* **Provided data**:

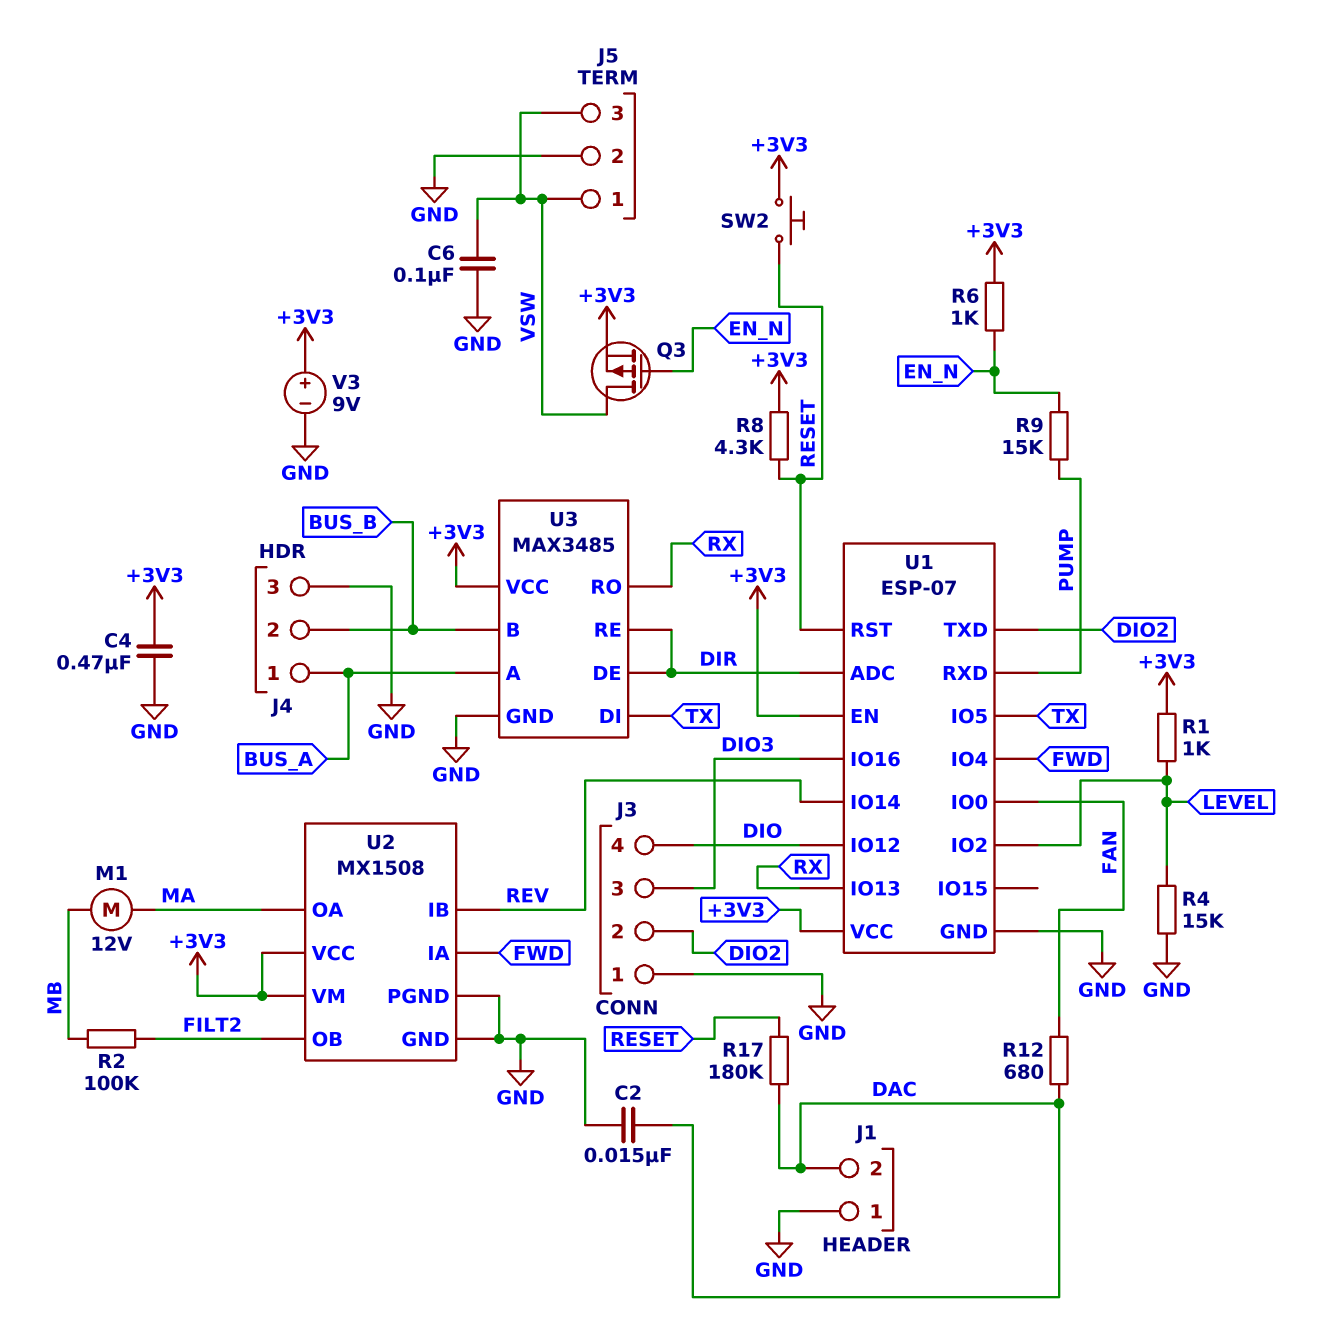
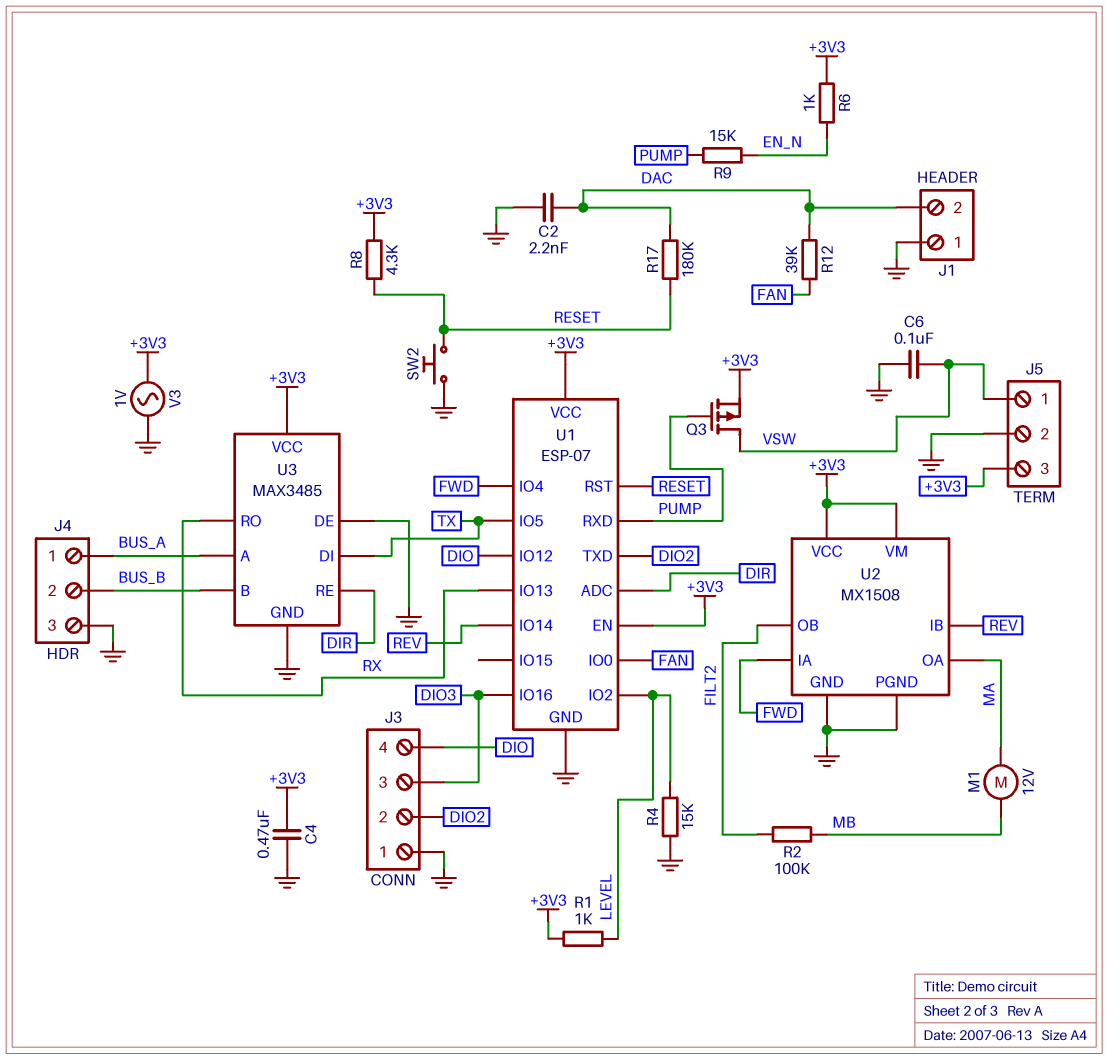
C2: 15nF (DAC, GND) -> 2.2nF (DAC, GND)
J5 pin 3: VSW -> +3V3
Q3: PMOS (G EN_N, D VSW, S +3V3) -> PMOS (G PUMP, D VSW, S +3V3)
R12: 680 (DAC, FAN) -> 39k (DAC, FAN)
SW2: button (+3V3, RESET) -> button (GND, RESET)
U3 pin DE: DIR -> GND
V3: 9V (plus +3V3, minus GND) -> AC 1V (+3V3, GND)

* **Assigned task**: Each line above has to be returned exactly. Drop the pictures.

* **Task answer**:
C2: 15nF (DAC, GND) -> 2.2nF (DAC, GND)
J5 pin 3: VSW -> +3V3
Q3: PMOS (G EN_N, D VSW, S +3V3) -> PMOS (G PUMP, D VSW, S +3V3)
R12: 680 (DAC, FAN) -> 39k (DAC, FAN)
SW2: button (+3V3, RESET) -> button (GND, RESET)
U3 pin DE: DIR -> GND
V3: 9V (plus +3V3, minus GND) -> AC 1V (+3V3, GND)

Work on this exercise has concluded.